*EXERCISE OBJECTIVE:*
Could you transcribe every entry below exactly, leaving out the pictures?

═════ DATASET ENTRIES ═════

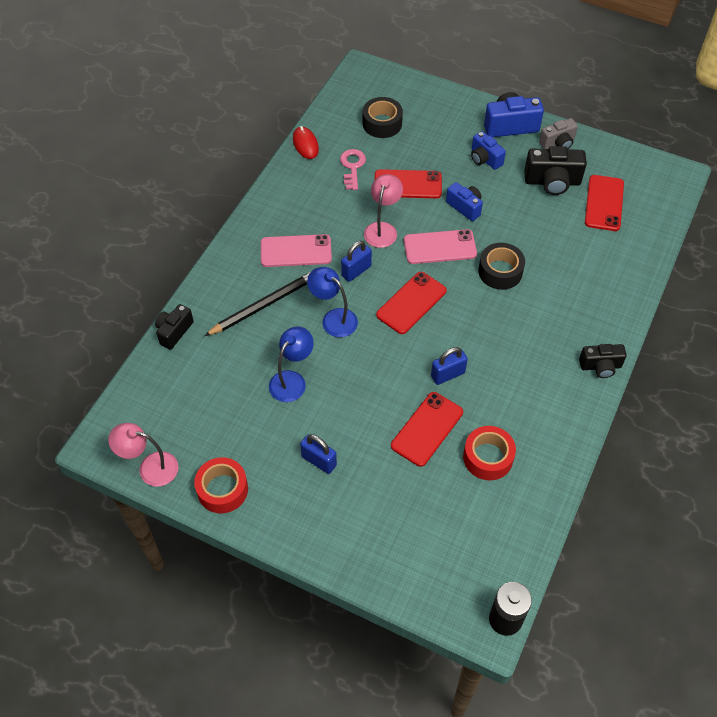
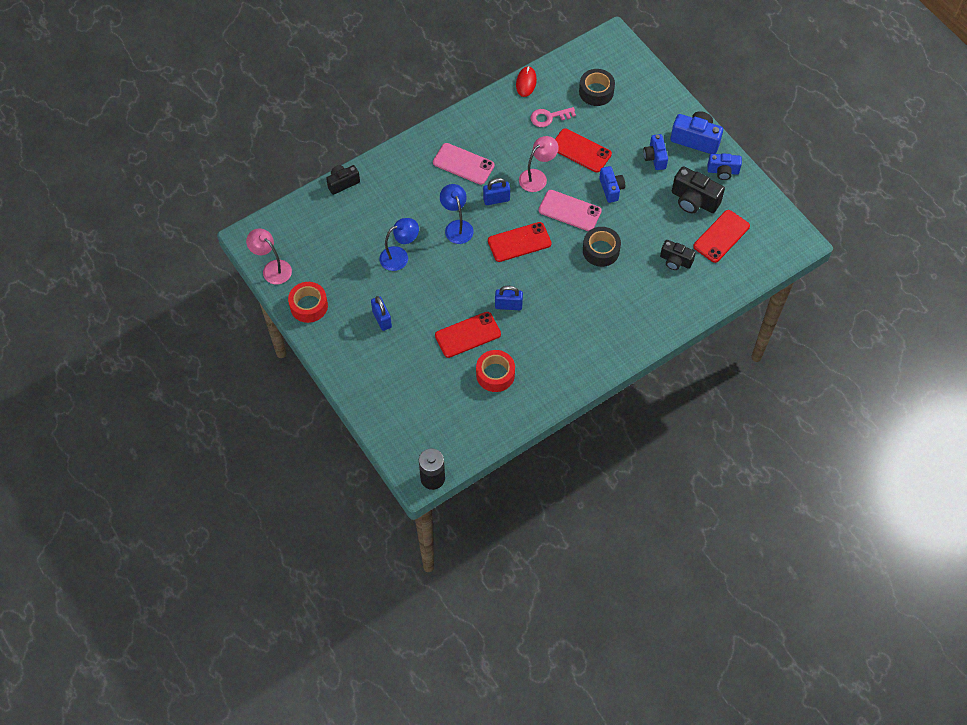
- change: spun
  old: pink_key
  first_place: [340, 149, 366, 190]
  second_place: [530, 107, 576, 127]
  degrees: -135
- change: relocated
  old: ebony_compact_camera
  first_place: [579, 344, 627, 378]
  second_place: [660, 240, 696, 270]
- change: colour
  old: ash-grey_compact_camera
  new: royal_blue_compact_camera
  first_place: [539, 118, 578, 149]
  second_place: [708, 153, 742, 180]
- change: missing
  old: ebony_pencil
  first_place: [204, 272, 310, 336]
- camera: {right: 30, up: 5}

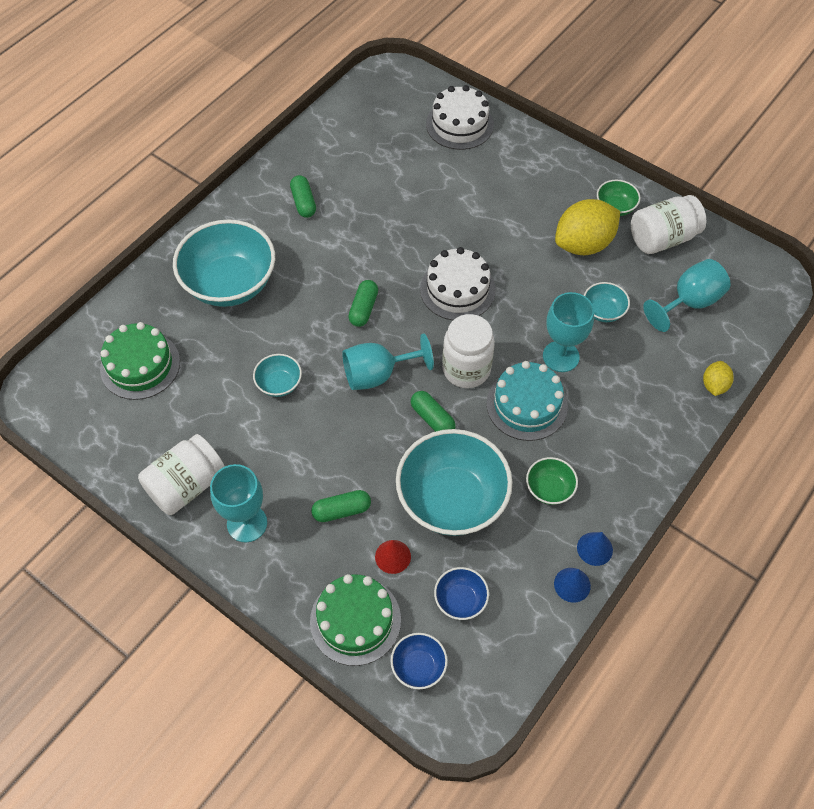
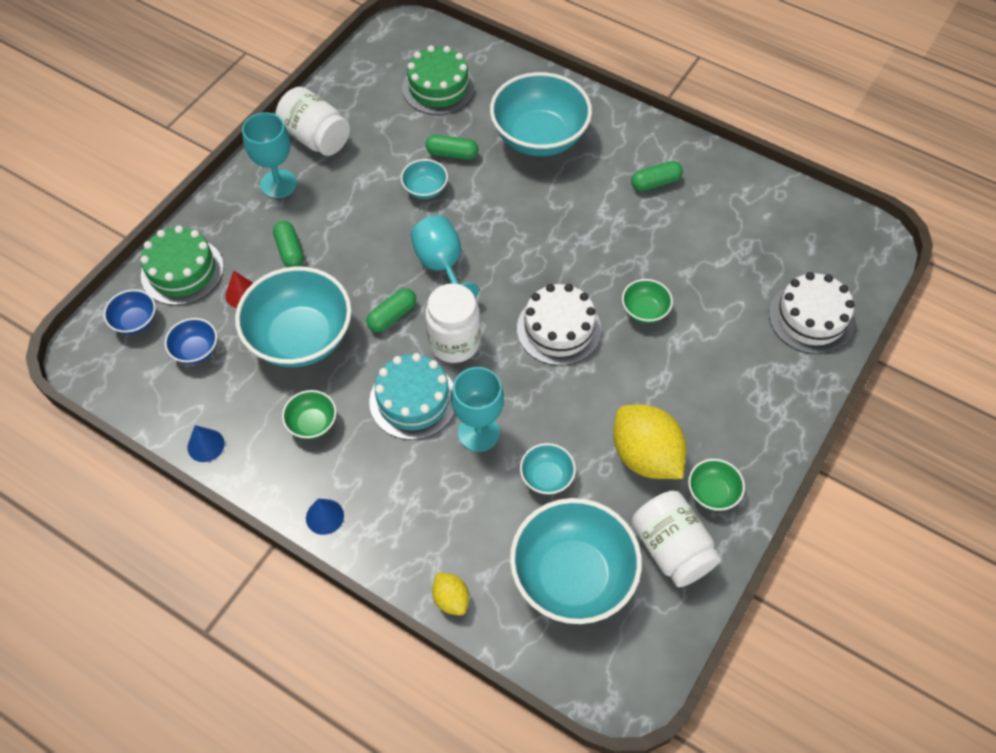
- change: relocated
  old: royal_blue_cone
  first_place: [577, 532, 613, 566]
  second_place: [306, 498, 344, 535]
- change: relocated
  old: emerald_pill_shape
  first_place: [348, 280, 378, 327]
  second_place: [426, 135, 478, 160]
- change: spun
  old: bright_yellow_lemon
  first_place: [703, 361, 734, 396]
  second_place: [432, 573, 469, 616]
  degrees: 45
- change: exchanged
  old: teal_goblet
  new: teal_bowl
  first_place: [643, 259, 731, 332]
  second_place: [510, 498, 642, 624]
- change: appeared
  new: emerald_bowl
  second_place: [622, 279, 673, 323]
- camera: {right: 85, up: 0}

═════

*EXERCISE RESULT:*
- change: spun
  old: pink_key
  first_place: [340, 149, 366, 190]
  second_place: [530, 107, 576, 127]
  degrees: -135
- change: relocated
  old: ebony_compact_camera
  first_place: [579, 344, 627, 378]
  second_place: [660, 240, 696, 270]
- change: colour
  old: ash-grey_compact_camera
  new: royal_blue_compact_camera
  first_place: [539, 118, 578, 149]
  second_place: [708, 153, 742, 180]
- change: missing
  old: ebony_pencil
  first_place: [204, 272, 310, 336]
- camera: {right: 30, up: 5}

- change: relocated
  old: royal_blue_cone
  first_place: [577, 532, 613, 566]
  second_place: [306, 498, 344, 535]
- change: relocated
  old: emerald_pill_shape
  first_place: [348, 280, 378, 327]
  second_place: [426, 135, 478, 160]
- change: spun
  old: bright_yellow_lemon
  first_place: [703, 361, 734, 396]
  second_place: [432, 573, 469, 616]
  degrees: 45
- change: exchanged
  old: teal_goblet
  new: teal_bowl
  first_place: [643, 259, 731, 332]
  second_place: [510, 498, 642, 624]
- change: appeared
  new: emerald_bowl
  second_place: [622, 279, 673, 323]
- camera: {right: 85, up: 0}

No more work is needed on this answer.